● **INPUT DATA**:
******************************
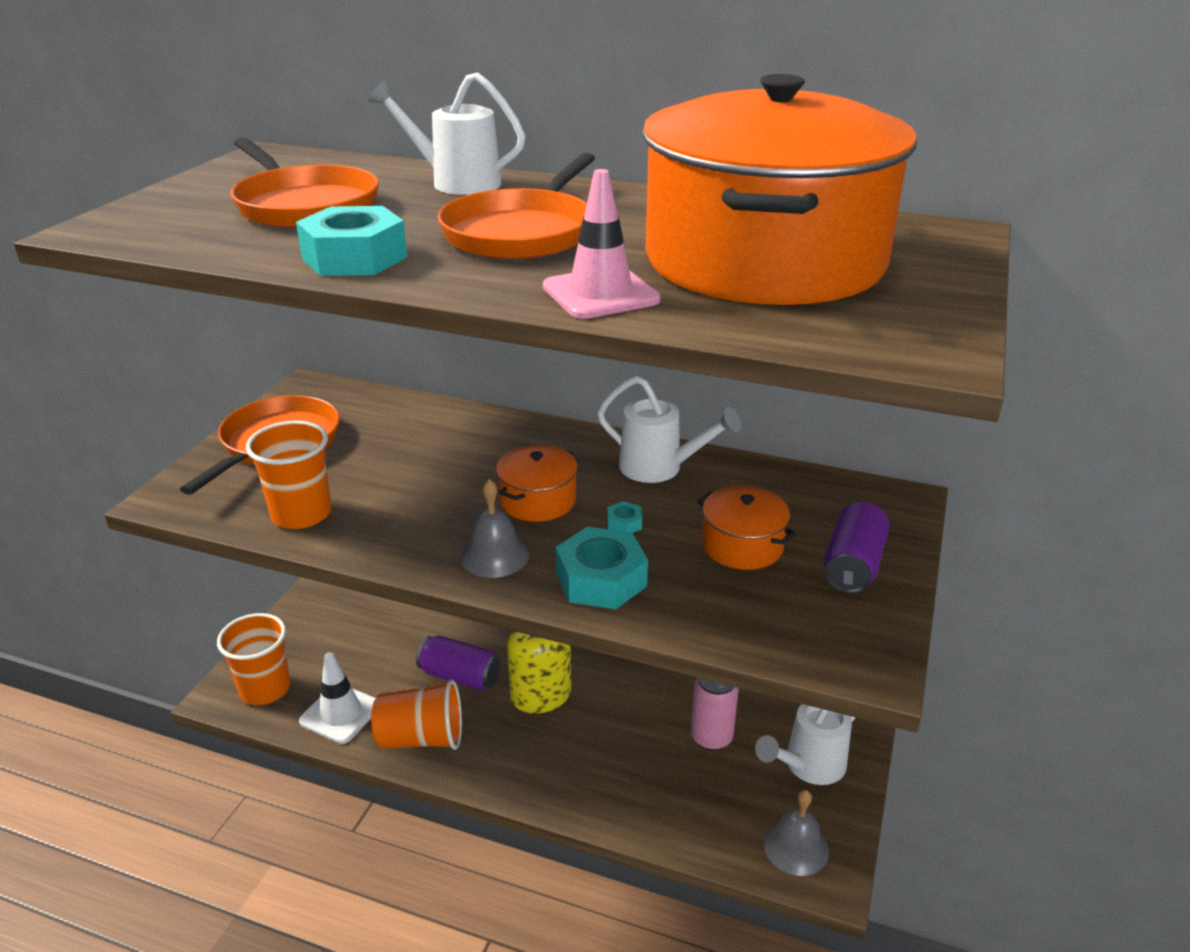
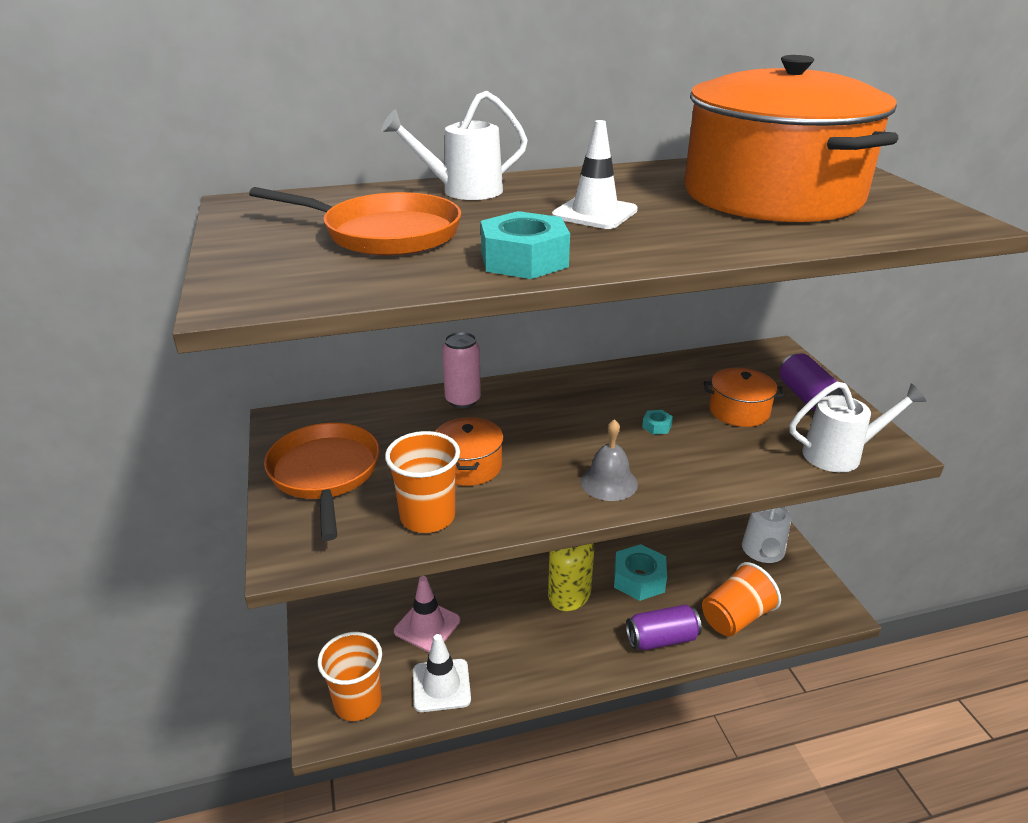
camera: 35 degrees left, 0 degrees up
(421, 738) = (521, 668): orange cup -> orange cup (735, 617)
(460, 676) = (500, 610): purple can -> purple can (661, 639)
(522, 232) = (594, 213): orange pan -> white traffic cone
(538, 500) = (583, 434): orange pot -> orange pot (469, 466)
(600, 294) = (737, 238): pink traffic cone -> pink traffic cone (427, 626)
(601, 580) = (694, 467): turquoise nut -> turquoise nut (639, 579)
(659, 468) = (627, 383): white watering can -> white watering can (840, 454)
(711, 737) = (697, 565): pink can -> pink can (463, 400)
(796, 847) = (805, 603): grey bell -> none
******************************
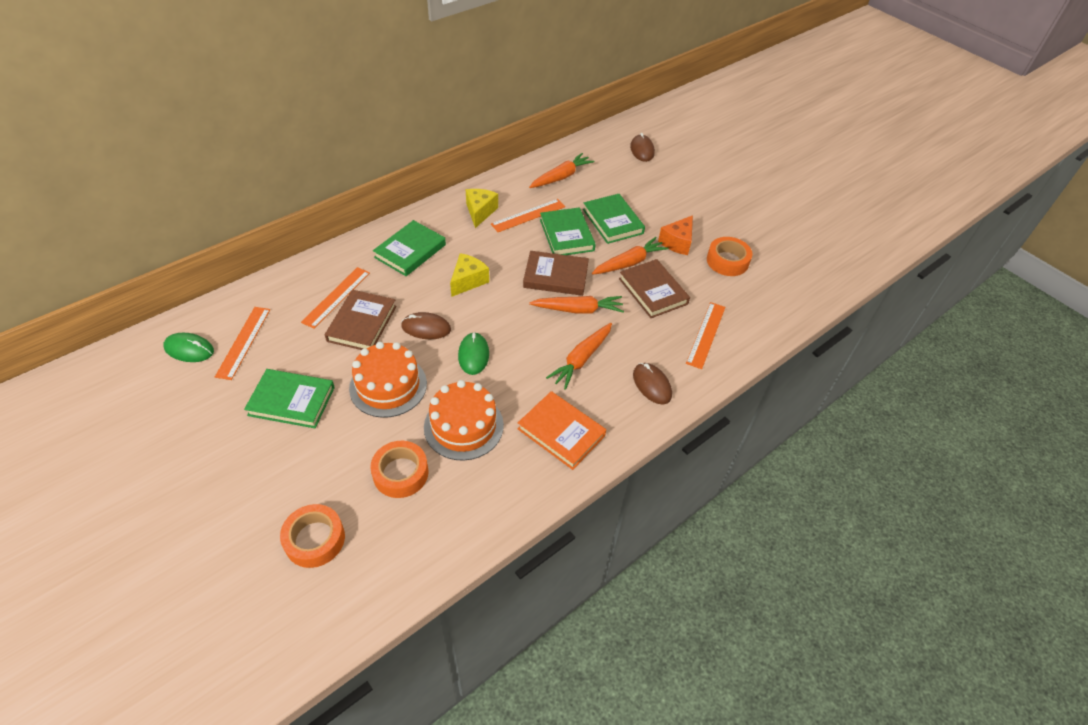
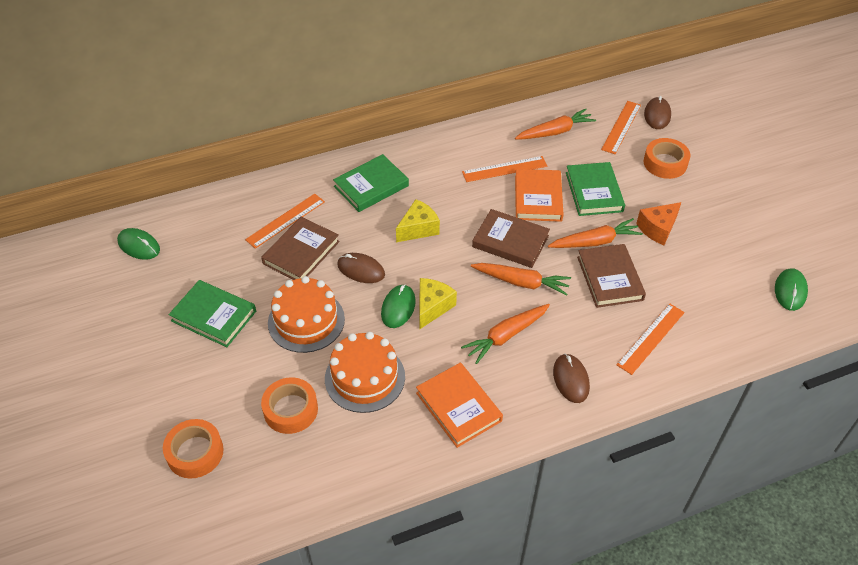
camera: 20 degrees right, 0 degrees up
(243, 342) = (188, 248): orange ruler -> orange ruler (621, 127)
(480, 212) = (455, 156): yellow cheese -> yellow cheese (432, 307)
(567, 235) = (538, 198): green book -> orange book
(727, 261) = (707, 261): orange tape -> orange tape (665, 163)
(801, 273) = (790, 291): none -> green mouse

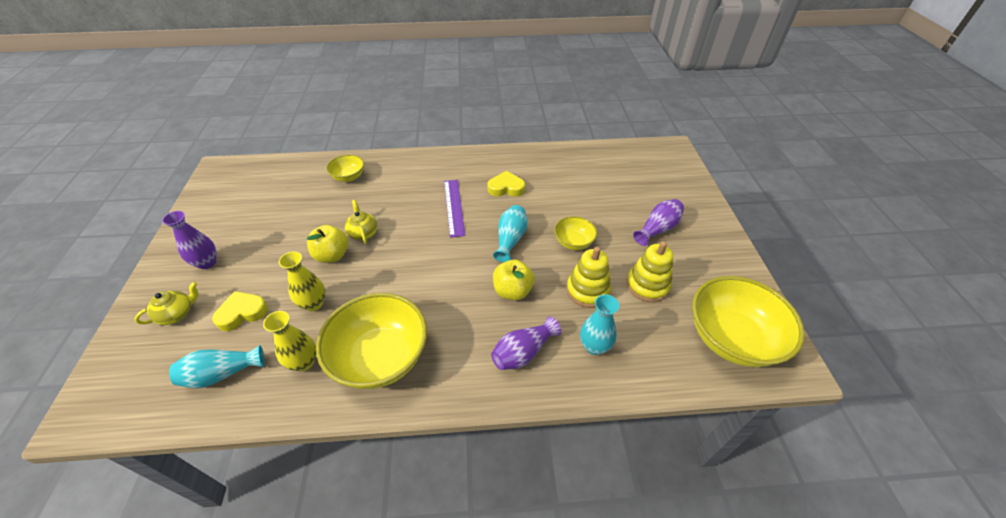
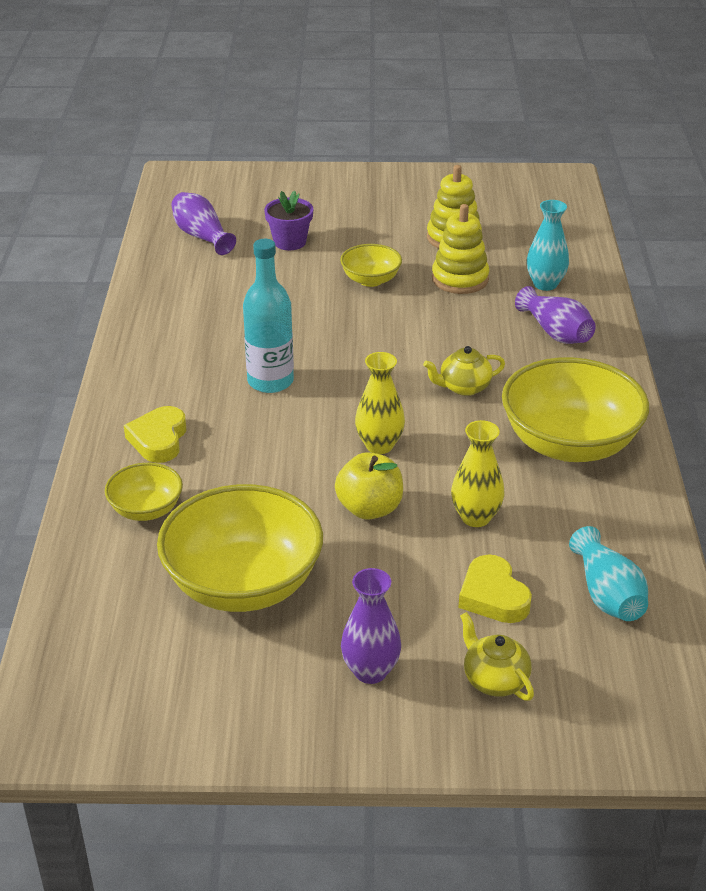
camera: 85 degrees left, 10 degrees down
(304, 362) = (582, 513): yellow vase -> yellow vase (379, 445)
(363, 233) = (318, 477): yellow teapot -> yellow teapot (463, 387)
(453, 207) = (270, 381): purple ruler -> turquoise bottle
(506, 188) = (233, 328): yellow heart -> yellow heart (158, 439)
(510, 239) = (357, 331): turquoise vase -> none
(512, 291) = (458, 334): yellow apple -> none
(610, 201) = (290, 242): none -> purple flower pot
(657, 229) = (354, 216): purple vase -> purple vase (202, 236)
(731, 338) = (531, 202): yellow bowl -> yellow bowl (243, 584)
******************************
● **WORK ITEM**: From the material above, copy every line that has the word "ruler" in it.

● **WRITTEN RESPONSE**:
(243, 342) = (188, 248): orange ruler -> orange ruler (621, 127)
(453, 207) = (270, 381): purple ruler -> turquoise bottle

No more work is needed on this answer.